Coordinate-based object records
::::
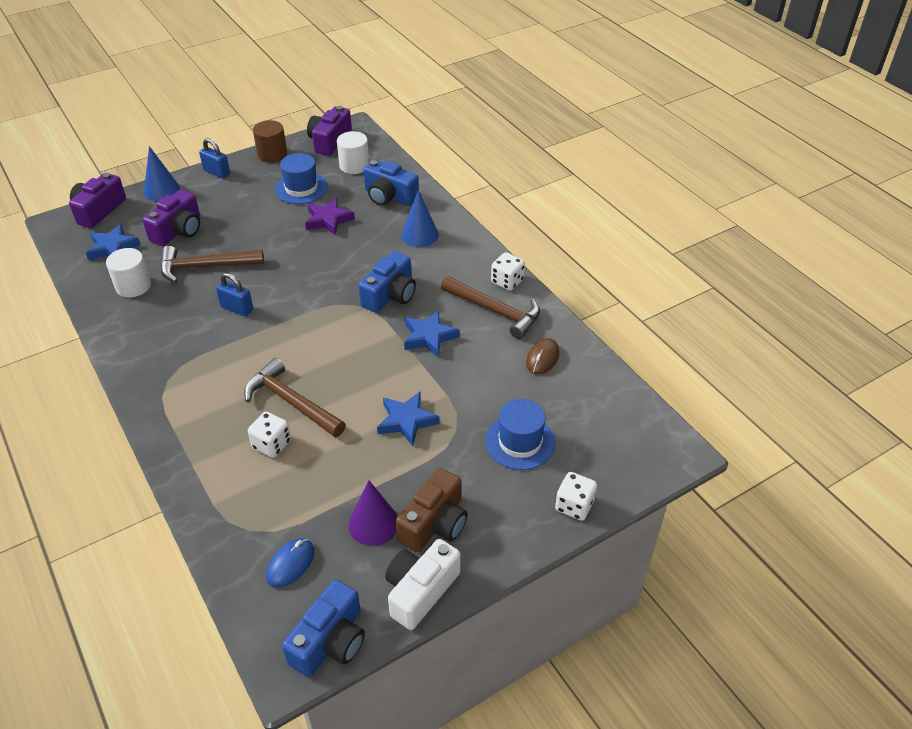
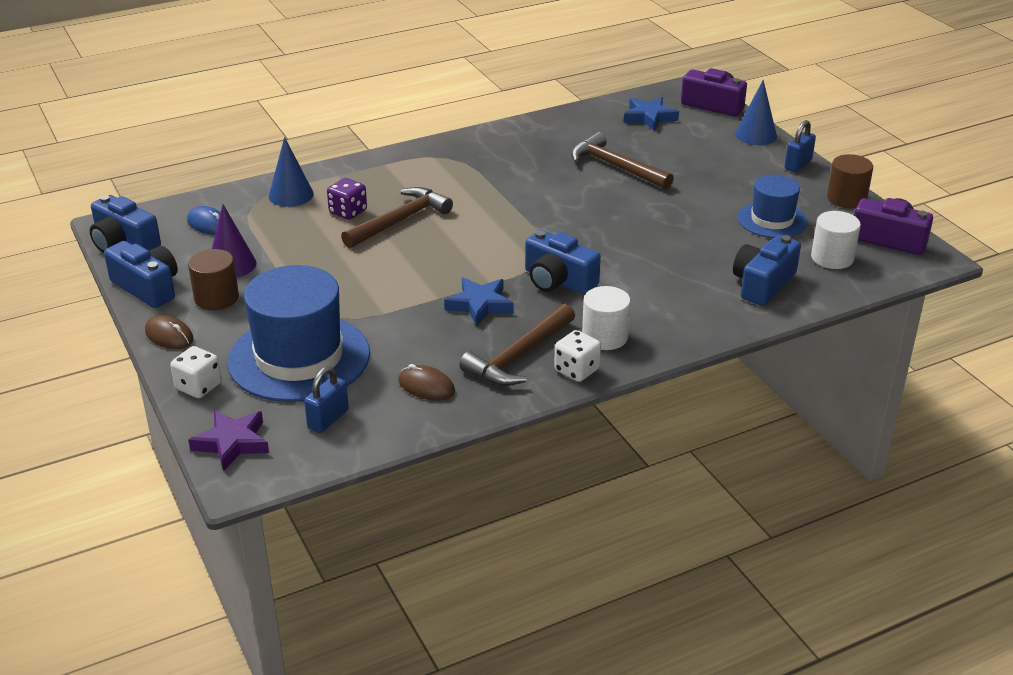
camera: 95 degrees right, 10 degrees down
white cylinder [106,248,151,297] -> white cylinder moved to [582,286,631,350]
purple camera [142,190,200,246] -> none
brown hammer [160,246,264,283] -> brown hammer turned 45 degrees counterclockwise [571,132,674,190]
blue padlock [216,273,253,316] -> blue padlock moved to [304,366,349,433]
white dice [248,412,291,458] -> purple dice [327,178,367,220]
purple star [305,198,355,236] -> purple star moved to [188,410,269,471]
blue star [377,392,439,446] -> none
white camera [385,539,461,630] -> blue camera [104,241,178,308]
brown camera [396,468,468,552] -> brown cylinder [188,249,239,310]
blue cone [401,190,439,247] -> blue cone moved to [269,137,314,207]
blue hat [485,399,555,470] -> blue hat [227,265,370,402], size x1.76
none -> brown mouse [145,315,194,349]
::::
_Action item_
Give the lines again word for word, from the start of the records to the line holding "blue padlock [216,273,253,316]", both included, and leave out any picture.

_The answer_
camera: 95 degrees right, 10 degrees down
white cylinder [106,248,151,297] -> white cylinder moved to [582,286,631,350]
purple camera [142,190,200,246] -> none
brown hammer [160,246,264,283] -> brown hammer turned 45 degrees counterclockwise [571,132,674,190]
blue padlock [216,273,253,316] -> blue padlock moved to [304,366,349,433]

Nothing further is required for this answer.